◆ Work to be completed ◆
Start at the line in the entries below that contains "(381, 276) = (329, 229): green", stop at the line that contains "(648, 374) = (272, 378): white pot -> none", and output exactly the lines in that span, both ends included.

◆ Dataset records ◆
* * * * *
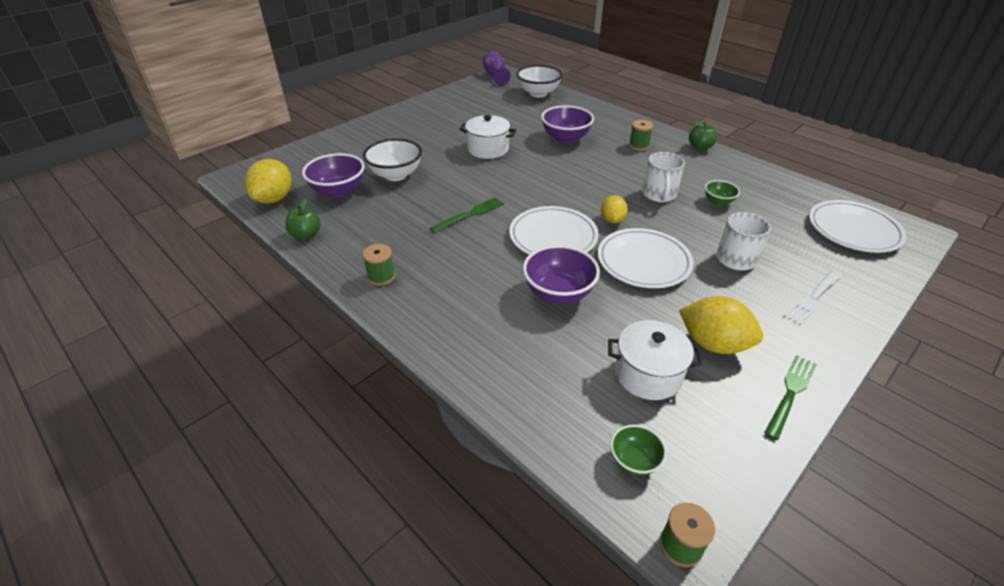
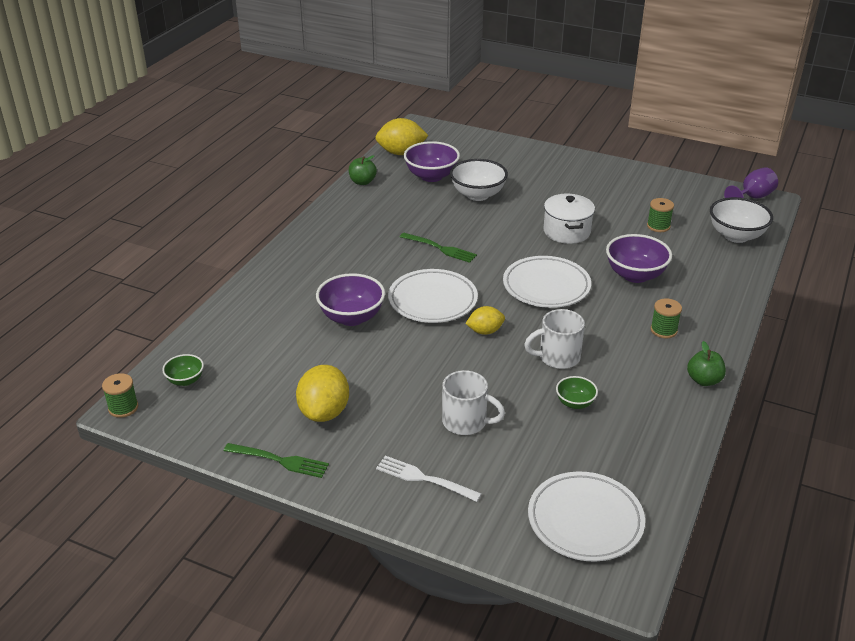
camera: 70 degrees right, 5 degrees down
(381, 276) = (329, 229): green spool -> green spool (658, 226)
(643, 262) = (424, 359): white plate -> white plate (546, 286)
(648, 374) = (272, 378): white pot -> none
* * * * *
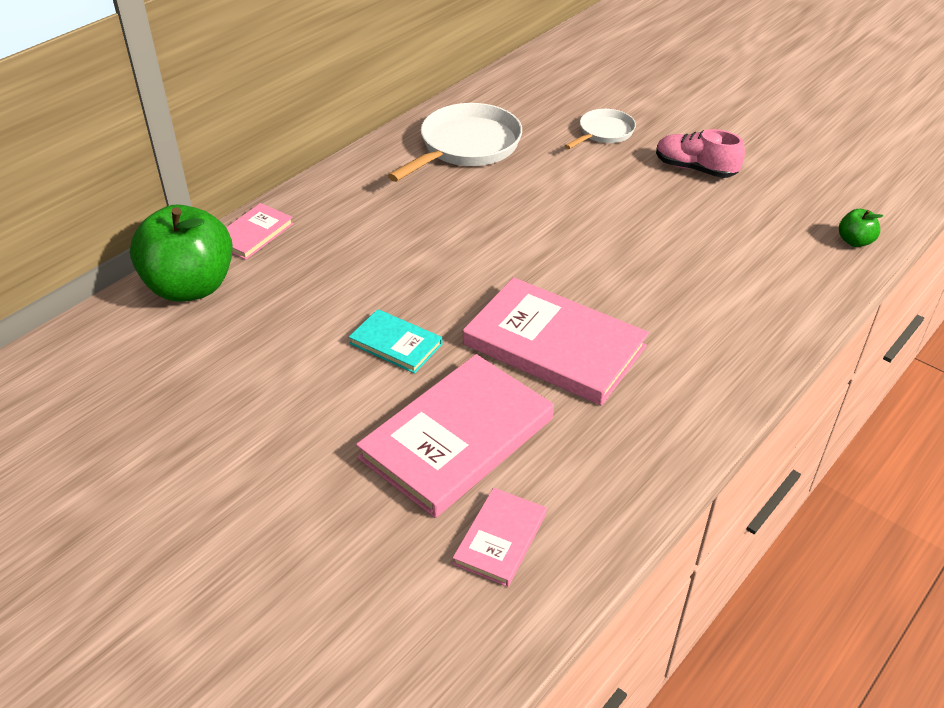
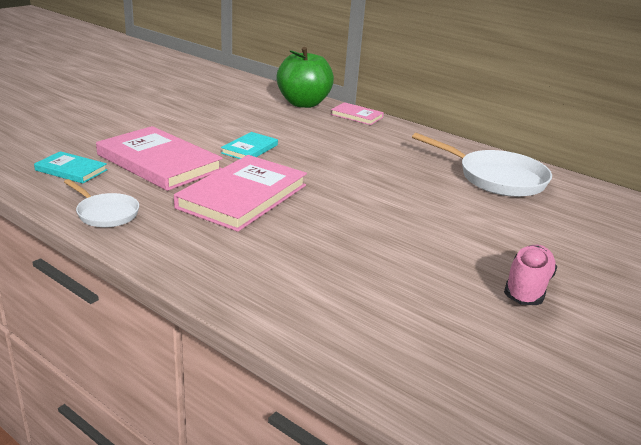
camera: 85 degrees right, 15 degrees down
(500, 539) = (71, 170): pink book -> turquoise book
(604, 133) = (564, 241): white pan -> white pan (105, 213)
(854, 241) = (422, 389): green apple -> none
* * * * *
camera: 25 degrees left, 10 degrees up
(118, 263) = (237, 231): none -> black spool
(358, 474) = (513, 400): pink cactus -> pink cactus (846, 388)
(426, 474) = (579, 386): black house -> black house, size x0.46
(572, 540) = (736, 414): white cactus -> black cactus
* * * * *
◆ Output for this exercise ◆
(381, 276) = (329, 229): green spool -> green spool (658, 226)
(643, 262) = (424, 359): white plate -> white plate (546, 286)
(648, 374) = (272, 378): white pot -> none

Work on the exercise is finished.